[Dataset entries]
===============

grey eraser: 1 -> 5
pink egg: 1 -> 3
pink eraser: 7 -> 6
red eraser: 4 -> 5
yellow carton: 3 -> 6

===============

*WHAT IS EXPECTED*. Output the data in full, precisely as it appears above.

*RESULT BELOW*.
grey eraser: 1 -> 5
pink egg: 1 -> 3
pink eraser: 7 -> 6
red eraser: 4 -> 5
yellow carton: 3 -> 6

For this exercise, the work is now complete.